(Scene difference descriptions)
________________________________________

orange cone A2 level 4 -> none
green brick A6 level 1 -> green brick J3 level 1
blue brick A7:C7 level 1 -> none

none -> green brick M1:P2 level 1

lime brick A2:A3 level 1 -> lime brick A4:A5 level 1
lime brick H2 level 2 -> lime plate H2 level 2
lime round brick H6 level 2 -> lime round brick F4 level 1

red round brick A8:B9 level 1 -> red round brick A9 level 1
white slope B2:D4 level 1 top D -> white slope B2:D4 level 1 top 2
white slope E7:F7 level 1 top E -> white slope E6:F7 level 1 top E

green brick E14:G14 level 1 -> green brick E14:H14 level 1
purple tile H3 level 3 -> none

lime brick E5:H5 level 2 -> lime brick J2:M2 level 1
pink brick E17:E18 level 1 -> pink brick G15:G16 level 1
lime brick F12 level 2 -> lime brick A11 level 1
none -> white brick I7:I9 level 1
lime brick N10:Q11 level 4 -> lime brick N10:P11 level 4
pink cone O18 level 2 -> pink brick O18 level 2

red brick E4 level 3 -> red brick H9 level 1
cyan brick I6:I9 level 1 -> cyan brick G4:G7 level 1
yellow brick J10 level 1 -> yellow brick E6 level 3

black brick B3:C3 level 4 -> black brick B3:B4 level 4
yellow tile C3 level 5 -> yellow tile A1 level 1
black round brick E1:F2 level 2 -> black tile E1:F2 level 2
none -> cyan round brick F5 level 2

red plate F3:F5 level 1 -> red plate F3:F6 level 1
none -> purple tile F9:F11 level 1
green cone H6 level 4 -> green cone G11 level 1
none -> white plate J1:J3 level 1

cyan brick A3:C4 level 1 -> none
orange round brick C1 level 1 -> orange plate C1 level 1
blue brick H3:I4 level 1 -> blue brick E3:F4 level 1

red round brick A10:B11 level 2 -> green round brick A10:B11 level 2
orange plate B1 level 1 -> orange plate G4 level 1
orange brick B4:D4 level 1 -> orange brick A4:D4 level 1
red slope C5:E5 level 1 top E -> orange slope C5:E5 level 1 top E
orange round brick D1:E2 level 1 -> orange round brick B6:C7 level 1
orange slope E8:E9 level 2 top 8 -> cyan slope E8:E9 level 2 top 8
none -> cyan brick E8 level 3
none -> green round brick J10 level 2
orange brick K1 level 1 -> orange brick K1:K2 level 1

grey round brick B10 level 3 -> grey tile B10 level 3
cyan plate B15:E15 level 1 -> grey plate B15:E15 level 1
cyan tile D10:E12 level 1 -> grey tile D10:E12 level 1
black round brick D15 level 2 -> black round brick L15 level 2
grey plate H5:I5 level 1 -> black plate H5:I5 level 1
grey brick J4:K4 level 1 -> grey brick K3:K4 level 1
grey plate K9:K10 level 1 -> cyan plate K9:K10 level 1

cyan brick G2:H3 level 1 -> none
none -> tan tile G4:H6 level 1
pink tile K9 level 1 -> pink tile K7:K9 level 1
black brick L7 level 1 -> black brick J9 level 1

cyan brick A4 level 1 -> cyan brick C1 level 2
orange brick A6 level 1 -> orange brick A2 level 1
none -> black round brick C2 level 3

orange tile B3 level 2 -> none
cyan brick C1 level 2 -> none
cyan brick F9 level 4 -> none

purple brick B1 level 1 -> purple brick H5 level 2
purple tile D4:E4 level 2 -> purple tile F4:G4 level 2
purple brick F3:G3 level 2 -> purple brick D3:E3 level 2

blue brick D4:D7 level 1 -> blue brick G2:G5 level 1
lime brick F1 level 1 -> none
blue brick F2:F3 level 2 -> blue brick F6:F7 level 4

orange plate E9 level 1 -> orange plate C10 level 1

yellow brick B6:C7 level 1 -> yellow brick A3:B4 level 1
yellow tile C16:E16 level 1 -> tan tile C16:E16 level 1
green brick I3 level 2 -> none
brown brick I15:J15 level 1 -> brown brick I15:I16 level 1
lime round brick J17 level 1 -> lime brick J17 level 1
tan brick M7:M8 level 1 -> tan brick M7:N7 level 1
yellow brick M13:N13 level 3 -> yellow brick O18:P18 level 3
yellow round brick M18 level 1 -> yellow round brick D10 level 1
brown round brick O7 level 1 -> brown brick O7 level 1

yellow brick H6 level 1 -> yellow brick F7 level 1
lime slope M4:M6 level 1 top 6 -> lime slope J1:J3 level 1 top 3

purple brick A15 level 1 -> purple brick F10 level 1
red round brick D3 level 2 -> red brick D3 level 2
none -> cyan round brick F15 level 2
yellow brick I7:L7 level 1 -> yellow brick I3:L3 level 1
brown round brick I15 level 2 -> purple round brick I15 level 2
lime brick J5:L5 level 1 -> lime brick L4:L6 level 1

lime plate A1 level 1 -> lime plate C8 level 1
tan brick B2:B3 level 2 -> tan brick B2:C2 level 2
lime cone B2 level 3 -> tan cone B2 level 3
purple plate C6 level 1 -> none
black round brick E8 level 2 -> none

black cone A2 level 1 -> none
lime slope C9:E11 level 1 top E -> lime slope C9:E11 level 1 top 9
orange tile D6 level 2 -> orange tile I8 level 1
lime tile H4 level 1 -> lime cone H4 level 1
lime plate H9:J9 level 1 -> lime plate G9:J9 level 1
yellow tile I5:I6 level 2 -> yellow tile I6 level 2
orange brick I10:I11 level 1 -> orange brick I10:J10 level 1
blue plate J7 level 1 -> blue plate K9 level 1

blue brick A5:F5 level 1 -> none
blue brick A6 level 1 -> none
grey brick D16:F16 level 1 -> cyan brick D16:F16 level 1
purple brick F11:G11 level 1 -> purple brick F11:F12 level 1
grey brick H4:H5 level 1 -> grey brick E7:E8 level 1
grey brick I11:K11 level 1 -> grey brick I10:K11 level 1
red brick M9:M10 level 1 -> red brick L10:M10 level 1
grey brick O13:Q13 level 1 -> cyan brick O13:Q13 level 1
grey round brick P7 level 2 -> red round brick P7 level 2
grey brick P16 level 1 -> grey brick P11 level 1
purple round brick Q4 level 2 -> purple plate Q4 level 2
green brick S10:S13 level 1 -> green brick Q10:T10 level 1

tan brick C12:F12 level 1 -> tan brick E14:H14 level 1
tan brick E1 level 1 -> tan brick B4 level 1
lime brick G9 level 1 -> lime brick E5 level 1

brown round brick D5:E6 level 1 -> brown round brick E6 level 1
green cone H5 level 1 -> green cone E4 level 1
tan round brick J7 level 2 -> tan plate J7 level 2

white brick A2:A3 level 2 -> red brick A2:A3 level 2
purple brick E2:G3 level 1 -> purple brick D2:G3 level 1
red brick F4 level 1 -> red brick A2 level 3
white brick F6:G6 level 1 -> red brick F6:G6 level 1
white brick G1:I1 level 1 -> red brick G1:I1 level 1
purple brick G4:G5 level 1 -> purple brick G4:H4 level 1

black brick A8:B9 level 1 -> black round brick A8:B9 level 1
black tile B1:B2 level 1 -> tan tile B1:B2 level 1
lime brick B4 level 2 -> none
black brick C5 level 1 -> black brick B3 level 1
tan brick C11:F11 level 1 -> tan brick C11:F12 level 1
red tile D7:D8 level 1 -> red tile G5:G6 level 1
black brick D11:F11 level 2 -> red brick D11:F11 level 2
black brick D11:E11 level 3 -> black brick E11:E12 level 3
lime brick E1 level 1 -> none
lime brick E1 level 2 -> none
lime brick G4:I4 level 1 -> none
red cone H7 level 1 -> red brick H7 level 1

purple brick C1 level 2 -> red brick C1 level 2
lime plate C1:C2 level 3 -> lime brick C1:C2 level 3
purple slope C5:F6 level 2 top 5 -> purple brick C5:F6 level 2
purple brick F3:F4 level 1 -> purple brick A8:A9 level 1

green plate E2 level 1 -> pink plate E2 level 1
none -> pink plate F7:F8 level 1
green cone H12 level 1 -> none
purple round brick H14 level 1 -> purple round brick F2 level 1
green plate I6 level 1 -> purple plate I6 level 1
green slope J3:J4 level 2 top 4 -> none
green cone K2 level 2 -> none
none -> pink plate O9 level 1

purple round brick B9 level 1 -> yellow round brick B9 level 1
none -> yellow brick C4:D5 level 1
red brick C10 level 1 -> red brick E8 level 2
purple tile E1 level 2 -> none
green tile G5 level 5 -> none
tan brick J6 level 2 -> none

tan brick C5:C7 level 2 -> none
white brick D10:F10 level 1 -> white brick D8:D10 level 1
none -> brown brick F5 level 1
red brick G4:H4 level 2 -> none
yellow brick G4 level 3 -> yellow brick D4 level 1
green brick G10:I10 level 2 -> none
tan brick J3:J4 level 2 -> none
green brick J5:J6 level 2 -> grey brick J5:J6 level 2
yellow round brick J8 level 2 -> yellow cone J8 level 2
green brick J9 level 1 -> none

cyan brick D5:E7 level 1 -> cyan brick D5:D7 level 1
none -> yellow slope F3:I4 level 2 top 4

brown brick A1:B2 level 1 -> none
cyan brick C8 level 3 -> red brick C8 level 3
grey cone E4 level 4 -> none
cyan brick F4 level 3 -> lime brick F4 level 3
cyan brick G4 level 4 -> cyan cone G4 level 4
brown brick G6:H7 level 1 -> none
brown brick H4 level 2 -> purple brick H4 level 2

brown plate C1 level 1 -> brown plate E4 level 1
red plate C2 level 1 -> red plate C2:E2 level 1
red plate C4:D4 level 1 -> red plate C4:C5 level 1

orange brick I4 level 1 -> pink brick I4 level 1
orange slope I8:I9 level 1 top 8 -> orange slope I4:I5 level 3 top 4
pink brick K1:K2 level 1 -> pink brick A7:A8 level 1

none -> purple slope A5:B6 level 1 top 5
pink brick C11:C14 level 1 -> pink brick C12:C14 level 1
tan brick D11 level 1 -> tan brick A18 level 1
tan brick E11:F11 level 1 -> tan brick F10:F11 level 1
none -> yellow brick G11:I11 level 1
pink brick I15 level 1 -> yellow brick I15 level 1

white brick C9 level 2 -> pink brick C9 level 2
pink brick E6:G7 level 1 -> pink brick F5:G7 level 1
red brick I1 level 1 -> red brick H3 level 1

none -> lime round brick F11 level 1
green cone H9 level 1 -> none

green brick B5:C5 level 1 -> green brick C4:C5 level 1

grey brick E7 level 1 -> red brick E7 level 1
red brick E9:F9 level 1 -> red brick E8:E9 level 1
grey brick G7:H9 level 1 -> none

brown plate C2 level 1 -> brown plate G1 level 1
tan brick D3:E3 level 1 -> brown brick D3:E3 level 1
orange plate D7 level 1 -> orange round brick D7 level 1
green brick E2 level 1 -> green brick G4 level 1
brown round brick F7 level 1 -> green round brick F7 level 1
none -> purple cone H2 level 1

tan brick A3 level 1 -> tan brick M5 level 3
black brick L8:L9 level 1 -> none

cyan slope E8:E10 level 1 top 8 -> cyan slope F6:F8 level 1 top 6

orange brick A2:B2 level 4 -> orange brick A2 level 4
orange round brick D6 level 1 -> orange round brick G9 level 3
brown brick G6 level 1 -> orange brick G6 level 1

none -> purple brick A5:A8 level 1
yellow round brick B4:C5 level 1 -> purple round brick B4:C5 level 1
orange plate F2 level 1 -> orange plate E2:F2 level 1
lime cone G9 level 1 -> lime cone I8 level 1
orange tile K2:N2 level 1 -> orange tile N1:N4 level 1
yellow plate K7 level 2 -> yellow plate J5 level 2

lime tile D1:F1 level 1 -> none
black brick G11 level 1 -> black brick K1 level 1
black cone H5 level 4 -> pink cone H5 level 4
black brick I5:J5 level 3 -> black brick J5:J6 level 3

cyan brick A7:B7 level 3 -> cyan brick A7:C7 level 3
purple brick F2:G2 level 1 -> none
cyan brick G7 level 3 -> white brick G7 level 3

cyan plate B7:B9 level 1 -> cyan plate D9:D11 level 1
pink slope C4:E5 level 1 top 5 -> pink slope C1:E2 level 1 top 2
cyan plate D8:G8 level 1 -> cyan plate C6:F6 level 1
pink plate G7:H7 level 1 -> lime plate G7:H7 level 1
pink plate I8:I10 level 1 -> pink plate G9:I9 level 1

________________________________________

_TASK TO CARRY OUT_
Copy out only the lines of the records above from the one with "pink brick K1:K2" through the one with "red brick I1 level 1 -> red brick H3 level 1", exactly as they stand, both included.

_ANSWER TO THIS TASK_
pink brick K1:K2 level 1 -> pink brick A7:A8 level 1

none -> purple slope A5:B6 level 1 top 5
pink brick C11:C14 level 1 -> pink brick C12:C14 level 1
tan brick D11 level 1 -> tan brick A18 level 1
tan brick E11:F11 level 1 -> tan brick F10:F11 level 1
none -> yellow brick G11:I11 level 1
pink brick I15 level 1 -> yellow brick I15 level 1

white brick C9 level 2 -> pink brick C9 level 2
pink brick E6:G7 level 1 -> pink brick F5:G7 level 1
red brick I1 level 1 -> red brick H3 level 1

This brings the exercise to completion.